*What this task involves*:
Nothing but the pictures is dropped; write out all the remaining data below exactly.

Segment Start: Data

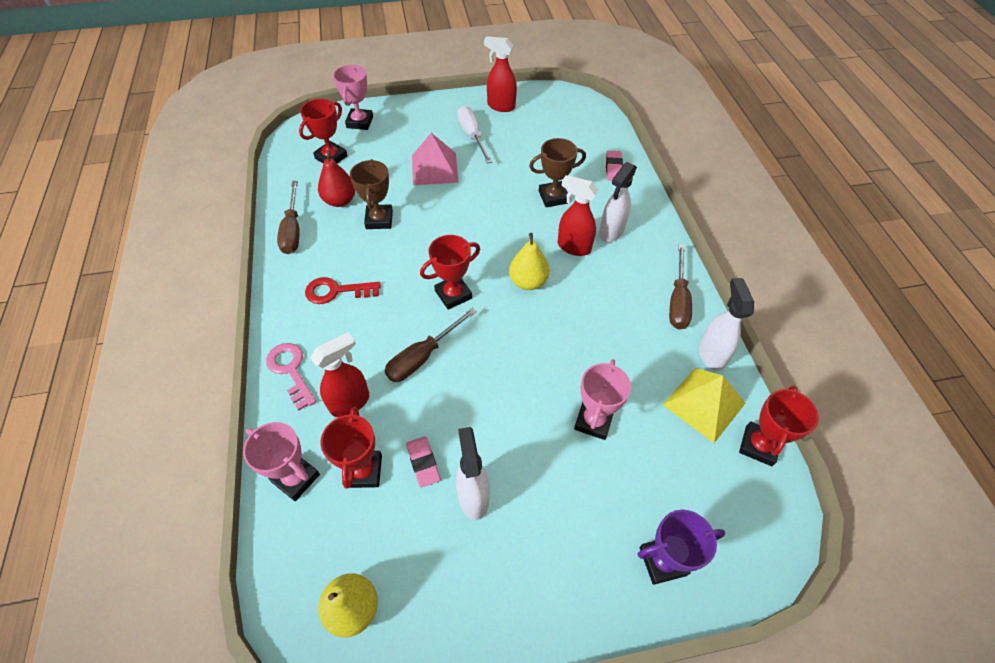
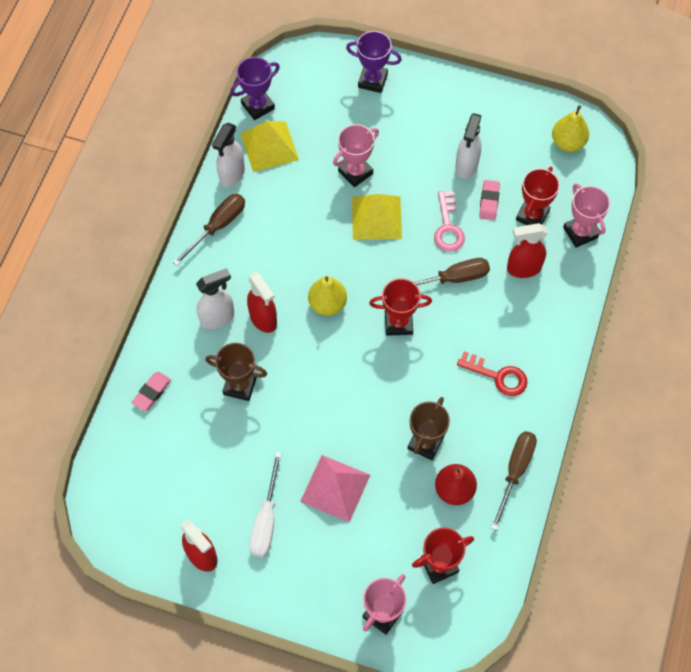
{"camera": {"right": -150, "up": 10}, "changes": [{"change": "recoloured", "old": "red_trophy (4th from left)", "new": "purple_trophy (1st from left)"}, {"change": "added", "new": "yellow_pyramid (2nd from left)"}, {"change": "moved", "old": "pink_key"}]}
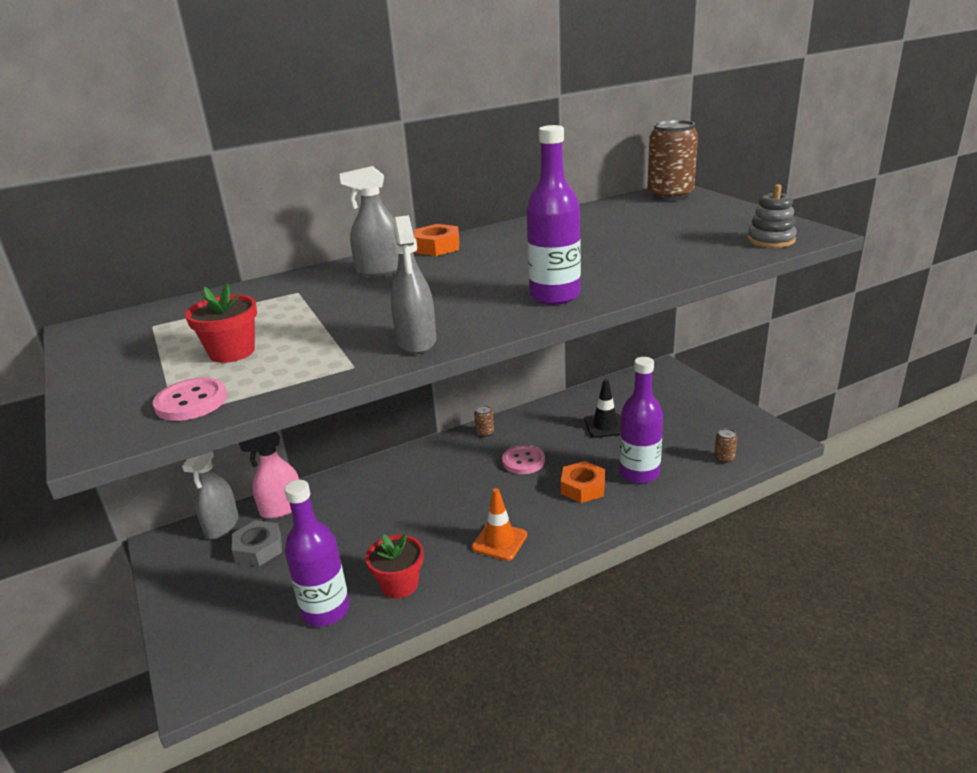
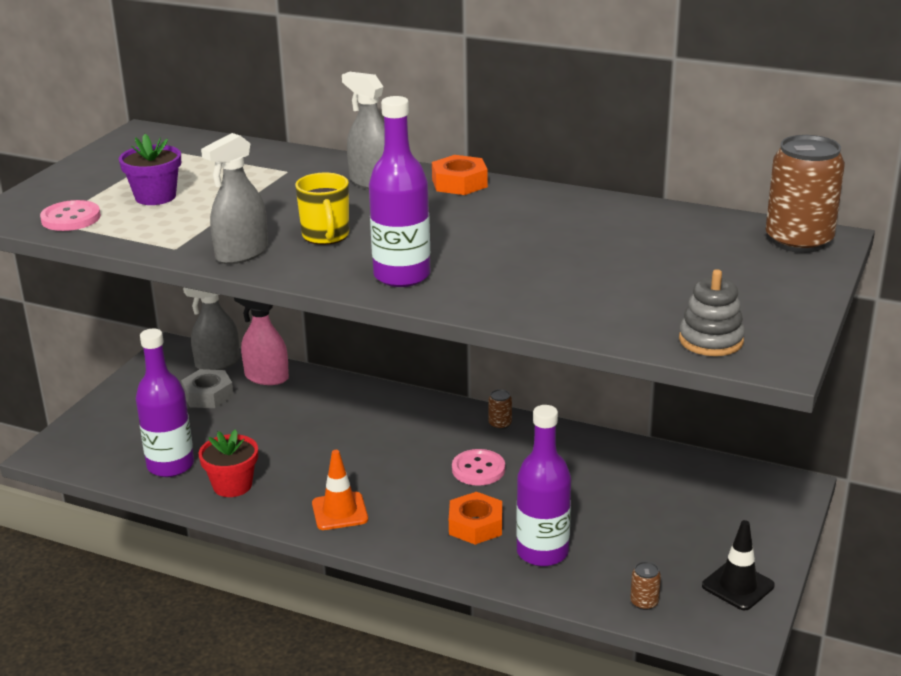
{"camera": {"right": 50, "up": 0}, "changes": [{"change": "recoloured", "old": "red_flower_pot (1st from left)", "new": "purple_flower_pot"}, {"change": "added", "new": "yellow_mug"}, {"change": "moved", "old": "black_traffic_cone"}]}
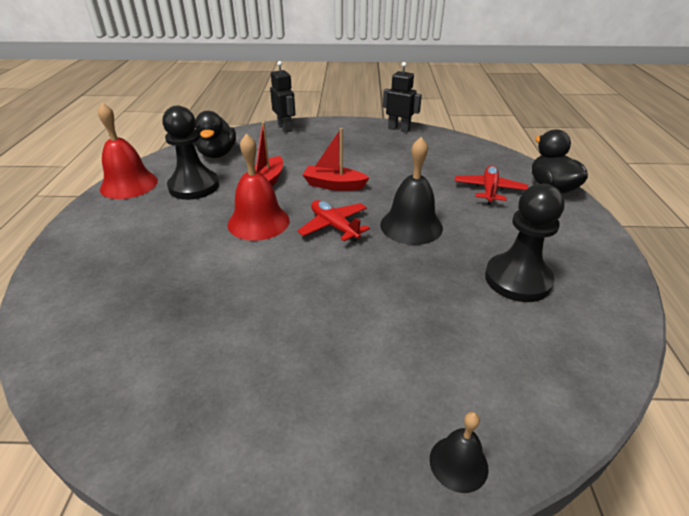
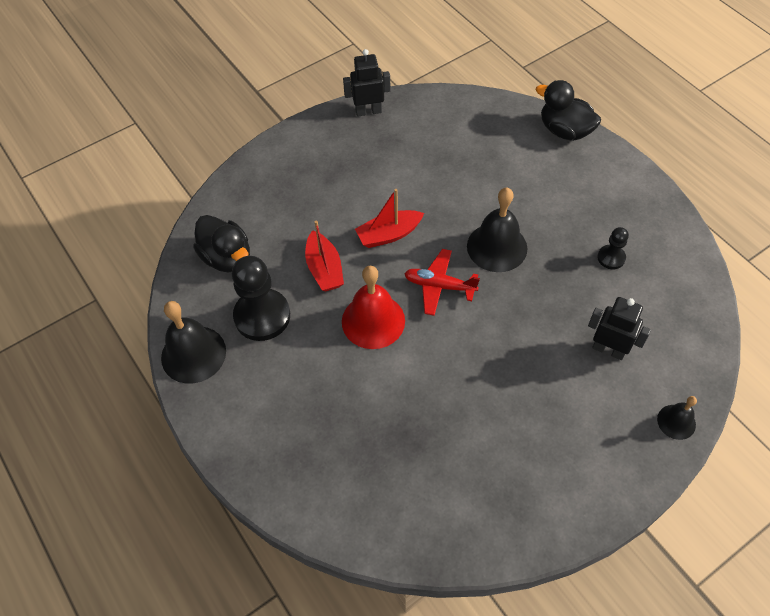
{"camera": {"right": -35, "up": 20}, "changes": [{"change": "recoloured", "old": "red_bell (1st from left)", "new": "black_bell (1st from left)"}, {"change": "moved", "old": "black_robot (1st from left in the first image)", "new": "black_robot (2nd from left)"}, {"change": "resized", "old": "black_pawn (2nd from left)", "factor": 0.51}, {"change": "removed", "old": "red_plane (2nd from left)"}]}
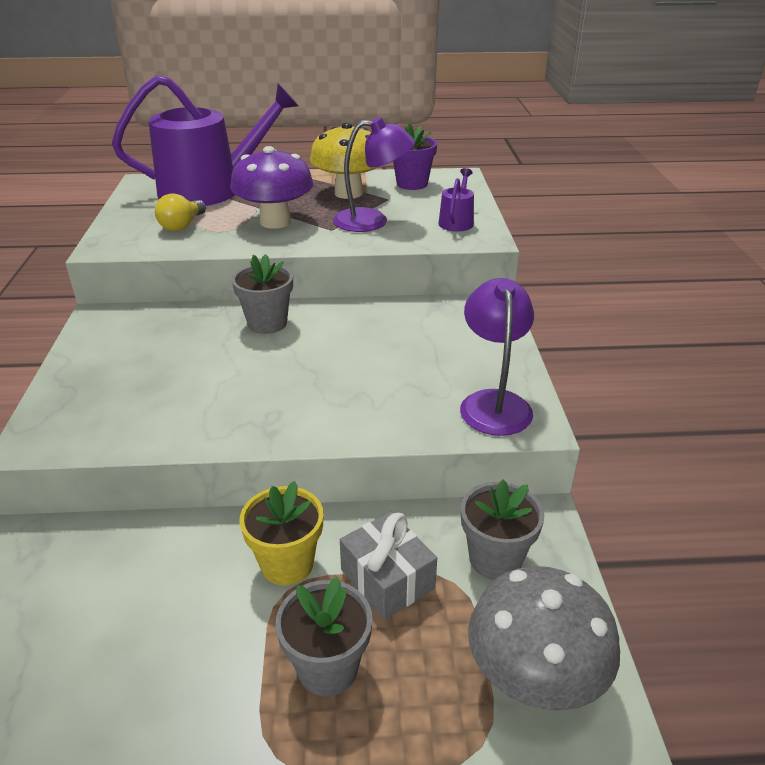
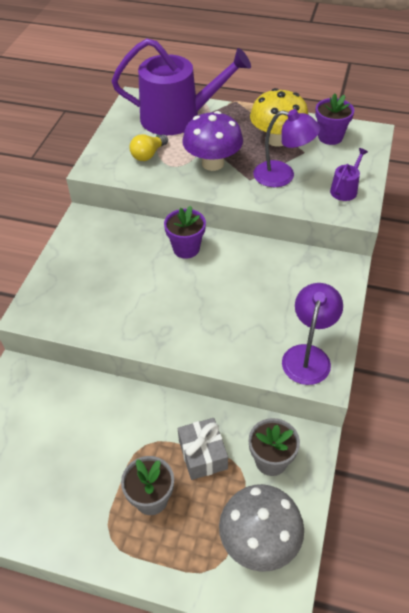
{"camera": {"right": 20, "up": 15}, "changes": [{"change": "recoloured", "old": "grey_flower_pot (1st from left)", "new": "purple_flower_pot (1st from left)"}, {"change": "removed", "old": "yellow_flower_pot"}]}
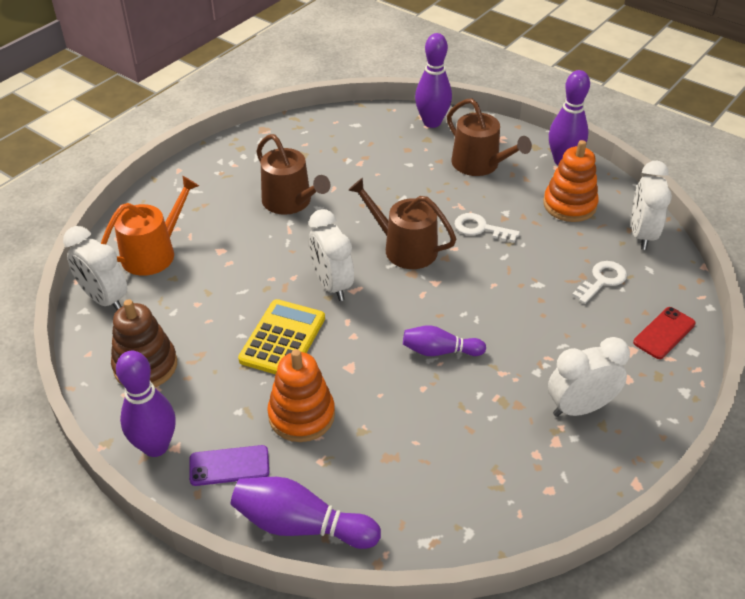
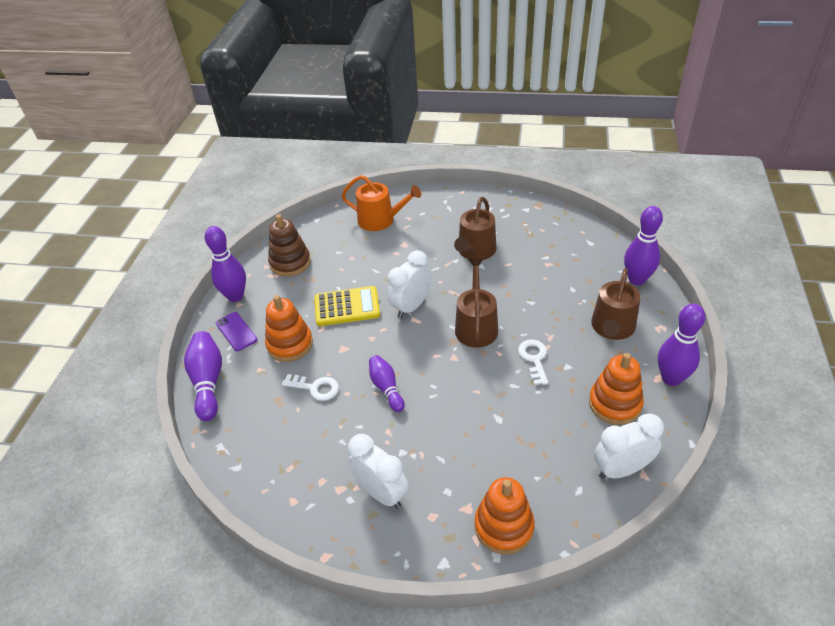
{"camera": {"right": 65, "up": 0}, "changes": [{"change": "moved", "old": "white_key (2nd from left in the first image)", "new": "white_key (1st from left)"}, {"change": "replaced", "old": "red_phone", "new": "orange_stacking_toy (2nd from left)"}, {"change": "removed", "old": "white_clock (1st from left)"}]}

Segment End: Data

*Solved exercise*:
{"camera": {"right": -150, "up": 10}, "changes": [{"change": "recoloured", "old": "red_trophy (4th from left)", "new": "purple_trophy (1st from left)"}, {"change": "added", "new": "yellow_pyramid (2nd from left)"}, {"change": "moved", "old": "pink_key"}]}
{"camera": {"right": 50, "up": 0}, "changes": [{"change": "recoloured", "old": "red_flower_pot (1st from left)", "new": "purple_flower_pot"}, {"change": "added", "new": "yellow_mug"}, {"change": "moved", "old": "black_traffic_cone"}]}
{"camera": {"right": -35, "up": 20}, "changes": [{"change": "recoloured", "old": "red_bell (1st from left)", "new": "black_bell (1st from left)"}, {"change": "moved", "old": "black_robot (1st from left in the first image)", "new": "black_robot (2nd from left)"}, {"change": "resized", "old": "black_pawn (2nd from left)", "factor": 0.51}, {"change": "removed", "old": "red_plane (2nd from left)"}]}
{"camera": {"right": 20, "up": 15}, "changes": [{"change": "recoloured", "old": "grey_flower_pot (1st from left)", "new": "purple_flower_pot (1st from left)"}, {"change": "removed", "old": "yellow_flower_pot"}]}
{"camera": {"right": 65, "up": 0}, "changes": [{"change": "moved", "old": "white_key (2nd from left in the first image)", "new": "white_key (1st from left)"}, {"change": "replaced", "old": "red_phone", "new": "orange_stacking_toy (2nd from left)"}, {"change": "removed", "old": "white_clock (1st from left)"}]}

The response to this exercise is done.